====== DATA LISTING ======

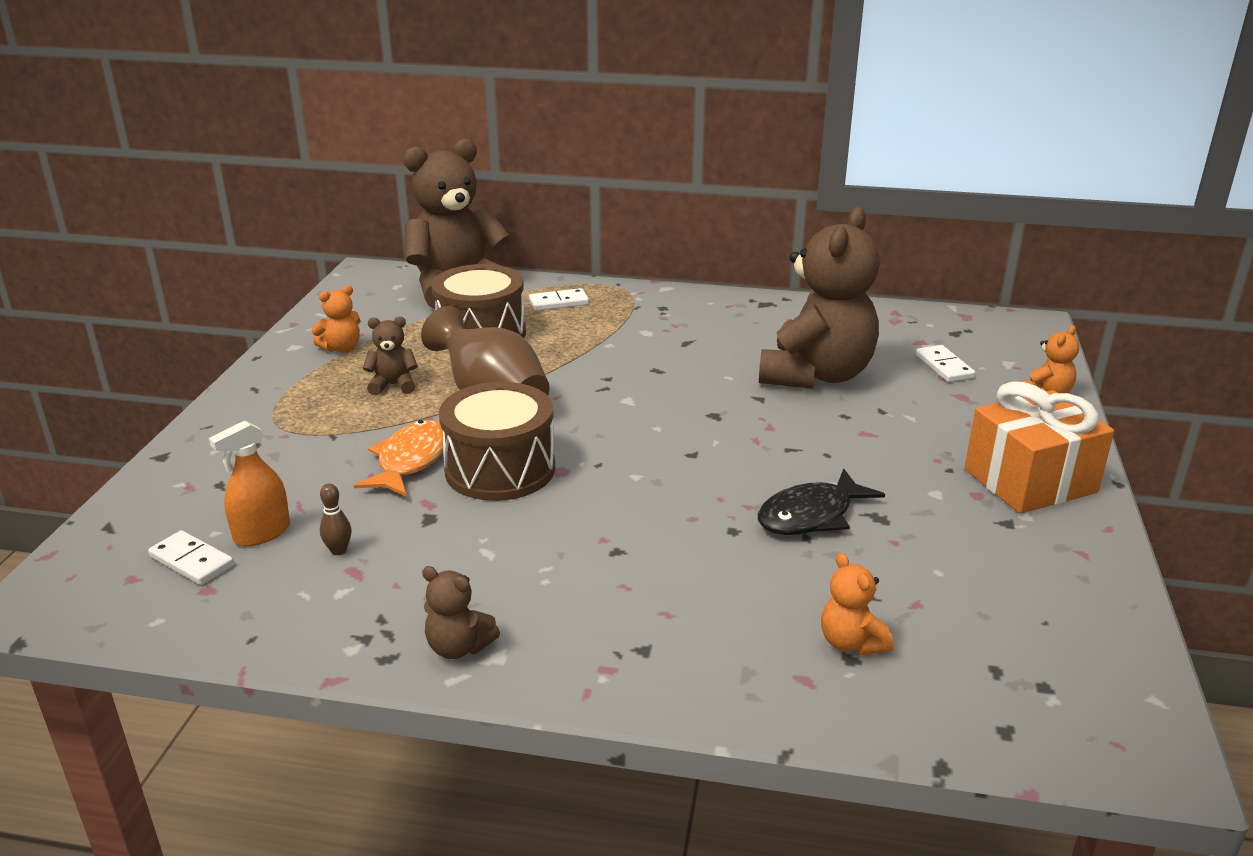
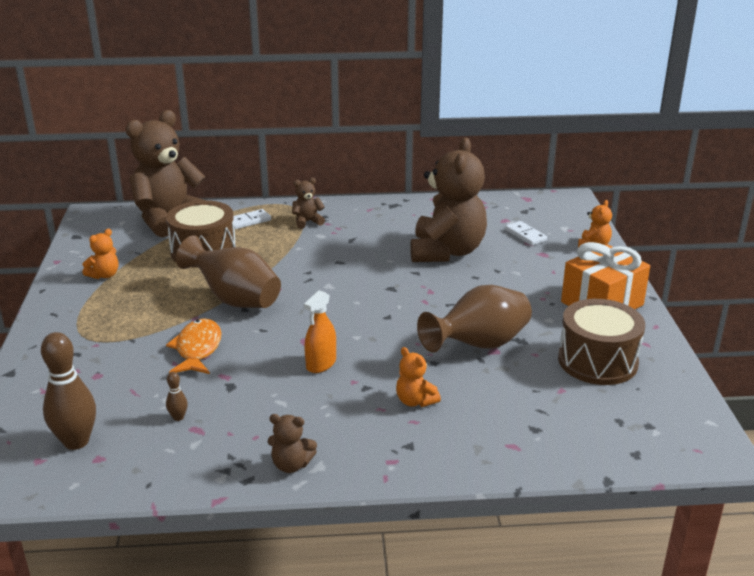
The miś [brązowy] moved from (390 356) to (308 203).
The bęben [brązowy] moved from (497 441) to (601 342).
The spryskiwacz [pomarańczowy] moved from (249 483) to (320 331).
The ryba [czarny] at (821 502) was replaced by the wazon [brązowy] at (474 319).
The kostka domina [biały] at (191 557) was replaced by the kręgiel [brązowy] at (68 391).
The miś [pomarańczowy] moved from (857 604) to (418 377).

======

Your answer should consist of the lines above that hold the word "moved", copied exactly.

The miś [brązowy] moved from (390 356) to (308 203).
The bęben [brązowy] moved from (497 441) to (601 342).
The spryskiwacz [pomarańczowy] moved from (249 483) to (320 331).
The miś [pomarańczowy] moved from (857 604) to (418 377).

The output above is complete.